-- BEGIN RECORDS FOR THIS EXERCISE --
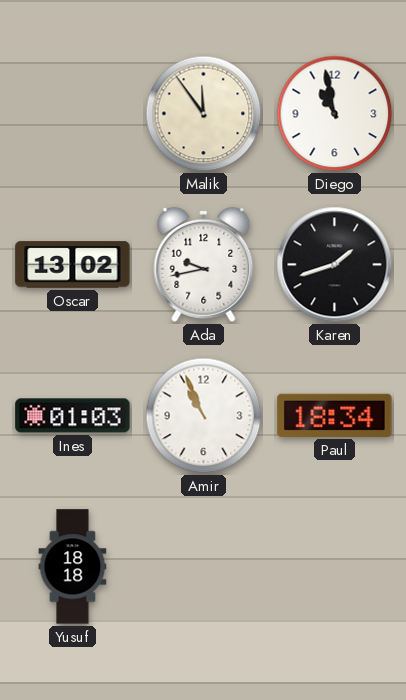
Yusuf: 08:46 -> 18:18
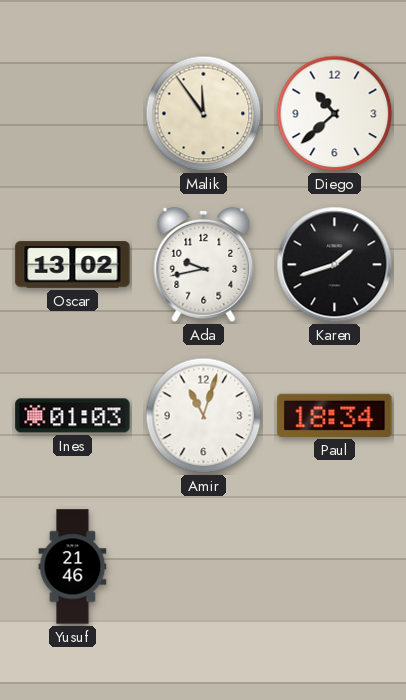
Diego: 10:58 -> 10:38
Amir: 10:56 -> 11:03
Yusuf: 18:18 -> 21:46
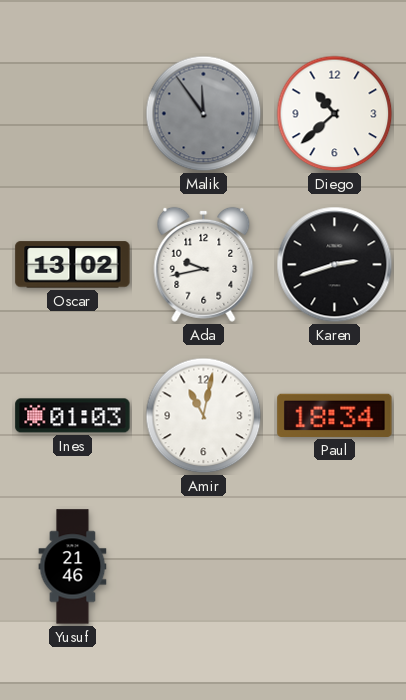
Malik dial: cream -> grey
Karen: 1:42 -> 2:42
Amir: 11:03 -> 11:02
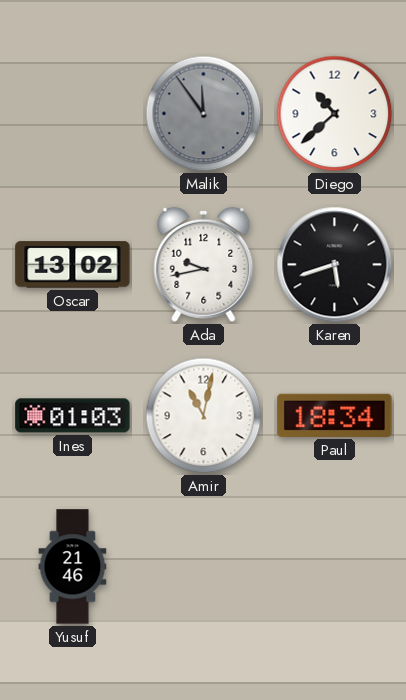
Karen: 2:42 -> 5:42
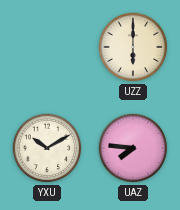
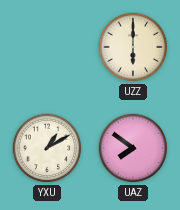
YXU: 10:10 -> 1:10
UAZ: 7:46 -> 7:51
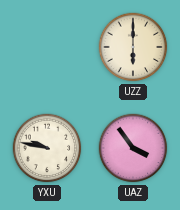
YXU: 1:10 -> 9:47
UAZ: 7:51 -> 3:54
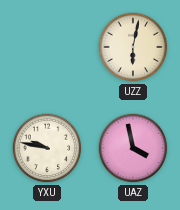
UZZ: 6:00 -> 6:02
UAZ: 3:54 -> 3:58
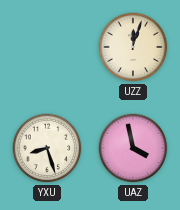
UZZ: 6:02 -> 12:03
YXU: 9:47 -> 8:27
-- END RECORDS FOR THIS EXERCISE --
Rewrite the lines of the records above as a numbered list, leaving out blank lines and the pictures.

* [FULL OUTPUT]:
1. Yusuf: 08:46 -> 18:18
2. Diego: 10:58 -> 10:38
3. Amir: 10:56 -> 11:03
4. Yusuf: 18:18 -> 21:46
5. Malik dial: cream -> grey
6. Karen: 1:42 -> 2:42
7. Amir: 11:03 -> 11:02
8. Karen: 2:42 -> 5:42
9. YXU: 10:10 -> 1:10
10. UAZ: 7:46 -> 7:51
11. YXU: 1:10 -> 9:47
12. UAZ: 7:51 -> 3:54
13. UZZ: 6:00 -> 6:02
14. UAZ: 3:54 -> 3:58
15. UZZ: 6:02 -> 12:03
16. YXU: 9:47 -> 8:27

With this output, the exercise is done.